** Problem requirements **
All lines in the data bearing the string "étoile" should be identified and copied.

** Information given **
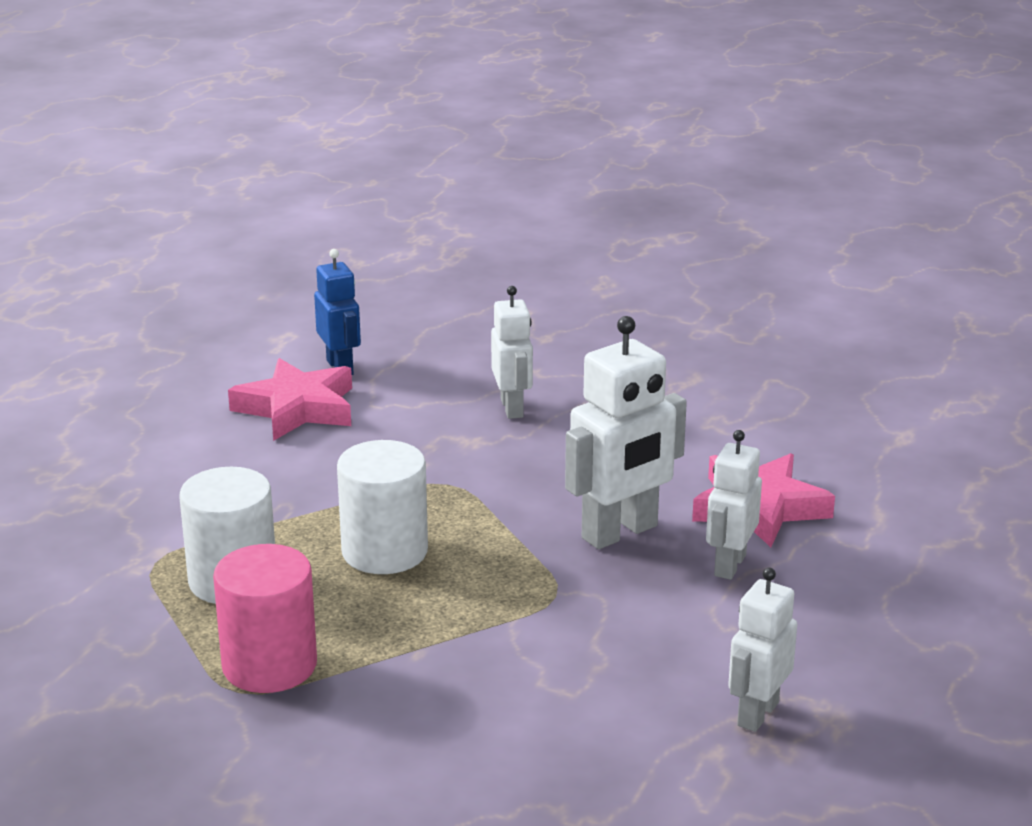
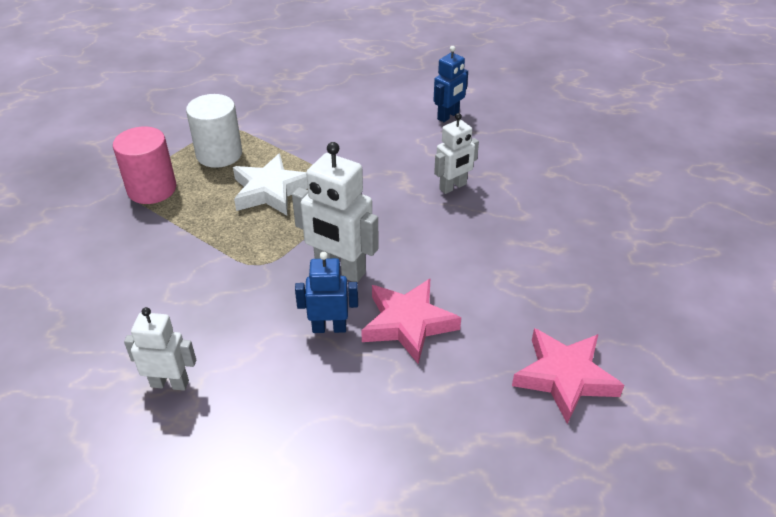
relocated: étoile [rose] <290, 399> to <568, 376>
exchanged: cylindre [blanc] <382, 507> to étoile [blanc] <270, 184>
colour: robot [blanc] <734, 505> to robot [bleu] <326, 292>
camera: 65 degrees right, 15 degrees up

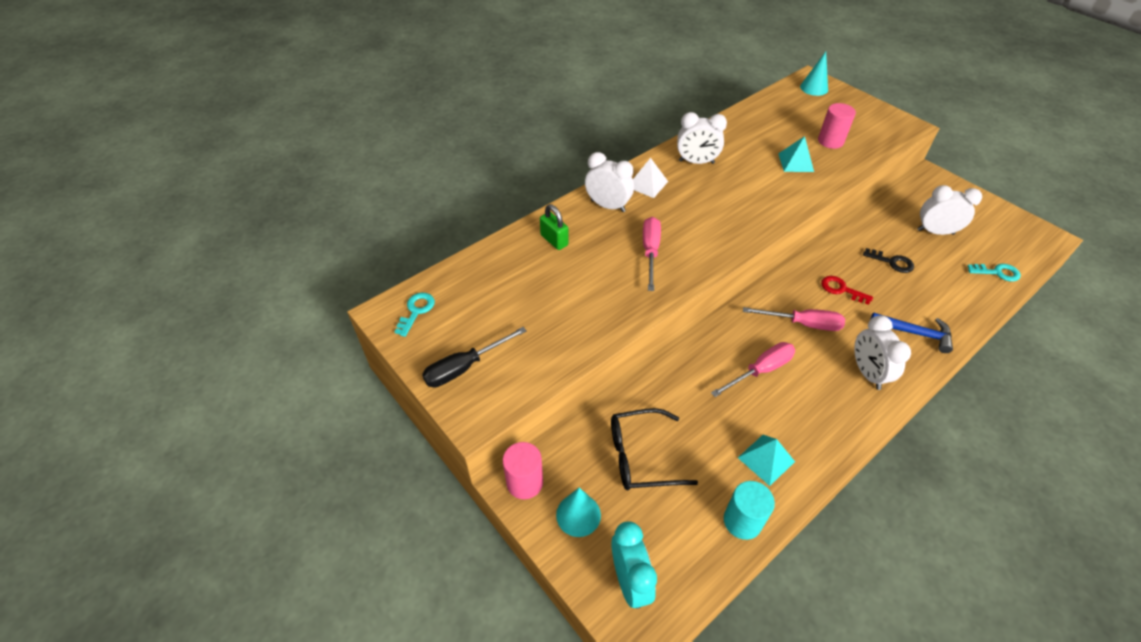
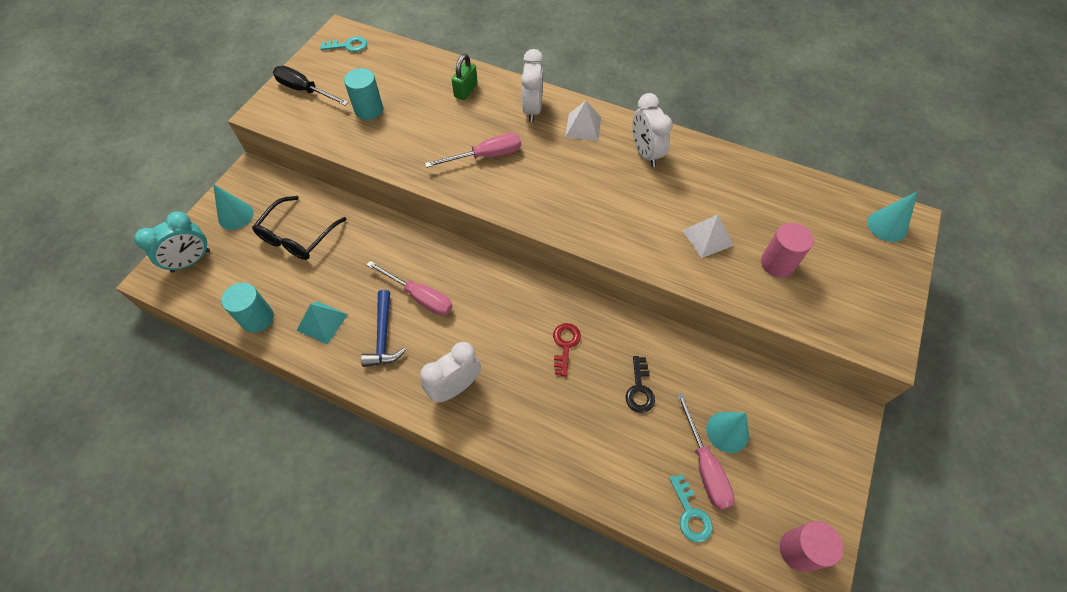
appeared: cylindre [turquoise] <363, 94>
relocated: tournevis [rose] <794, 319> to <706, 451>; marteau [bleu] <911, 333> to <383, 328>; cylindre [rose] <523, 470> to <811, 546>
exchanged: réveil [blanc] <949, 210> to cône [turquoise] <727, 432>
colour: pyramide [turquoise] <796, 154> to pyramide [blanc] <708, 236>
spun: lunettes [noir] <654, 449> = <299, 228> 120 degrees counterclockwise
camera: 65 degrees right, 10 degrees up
---
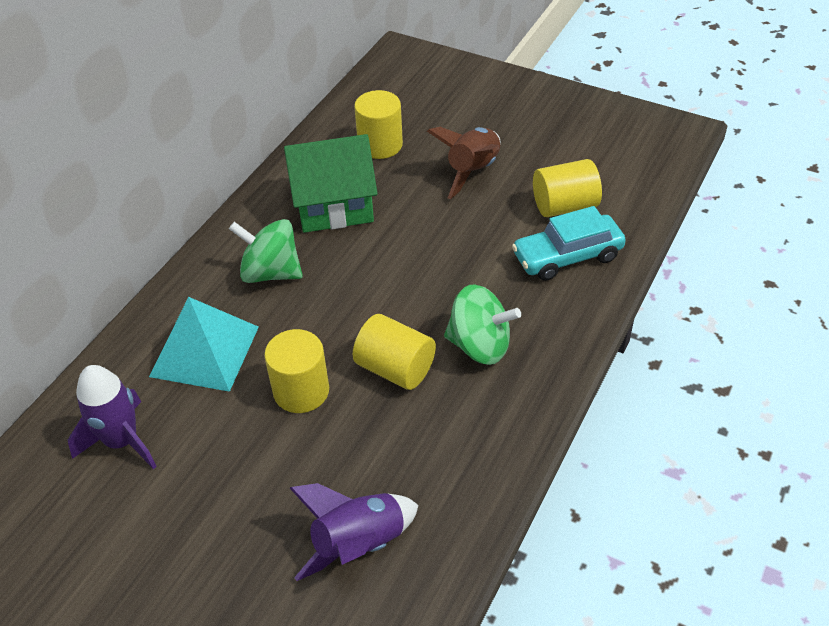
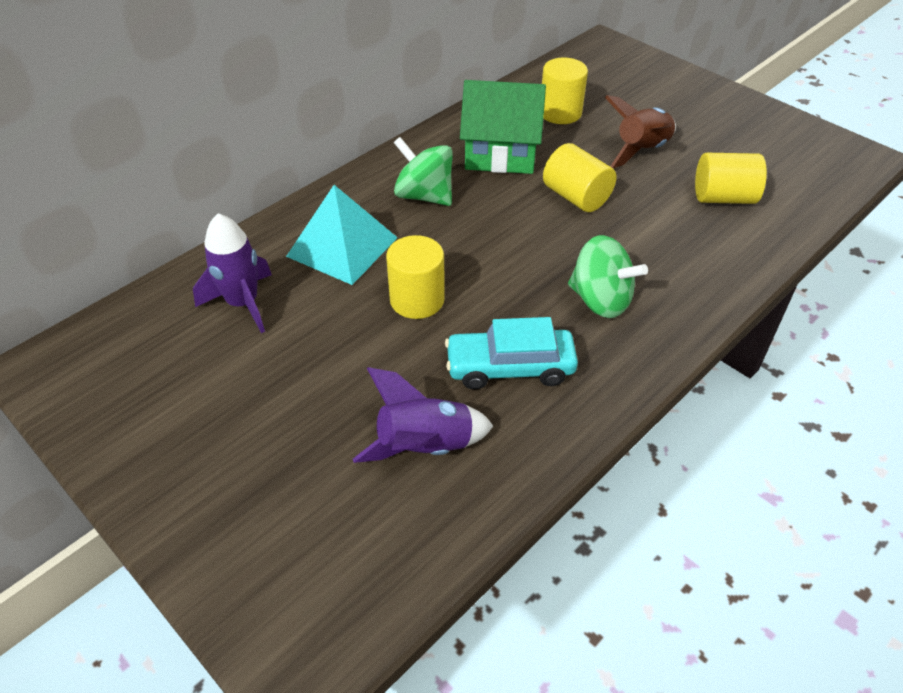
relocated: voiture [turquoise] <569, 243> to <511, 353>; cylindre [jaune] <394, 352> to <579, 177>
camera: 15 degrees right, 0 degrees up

** Solution **
relocated: étoile [rose] <290, 399> to <568, 376>
exchanged: cylindre [blanc] <382, 507> to étoile [blanc] <270, 184>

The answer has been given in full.